TASK OBJECTIVE
Output the lines below from the one containing "(134, 193) = (266, 462): brown" through the end of the listing, inclusive, exactly as they appear, and nothing further.

DATASET EXCERPT
*** Begin section ***
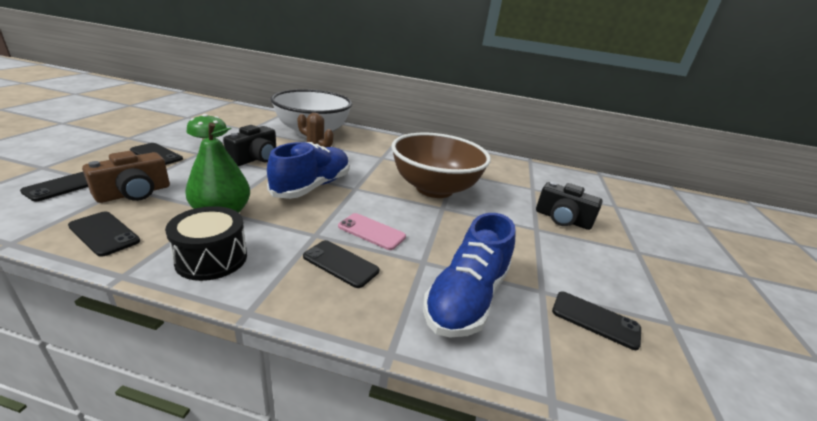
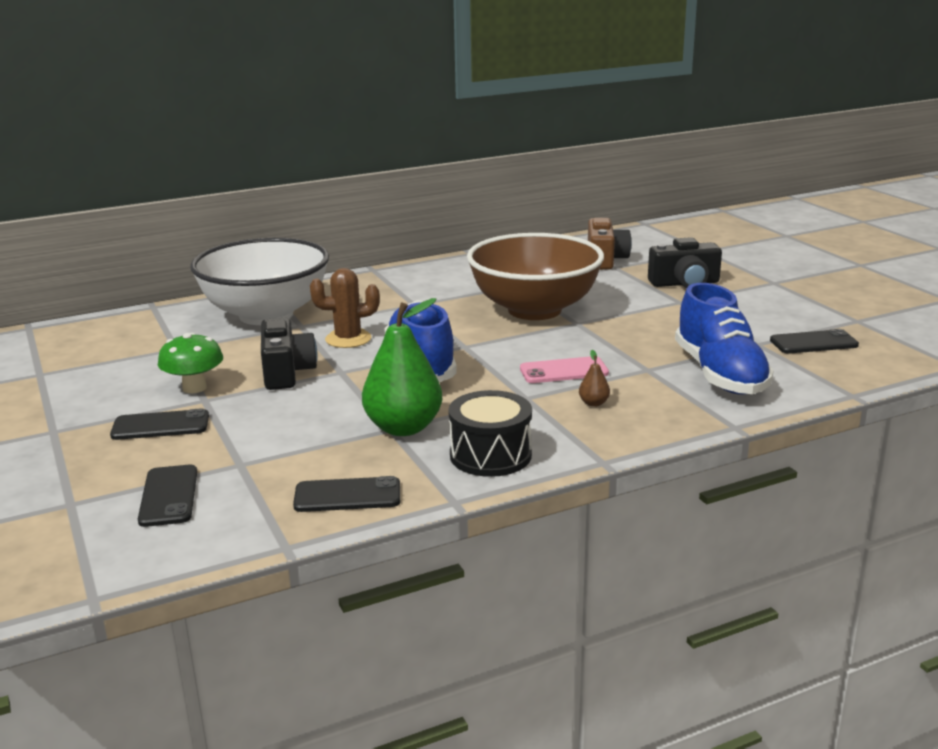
camera: 35 degrees left, 5 degrees down
(134, 193) = (266, 462): brown camera -> brown camera (605, 259)
(340, 264) = (594, 403): black phone -> brown pear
*** End section ***
COMPLETED TASK
(134, 193) = (266, 462): brown camera -> brown camera (605, 259)
(340, 264) = (594, 403): black phone -> brown pear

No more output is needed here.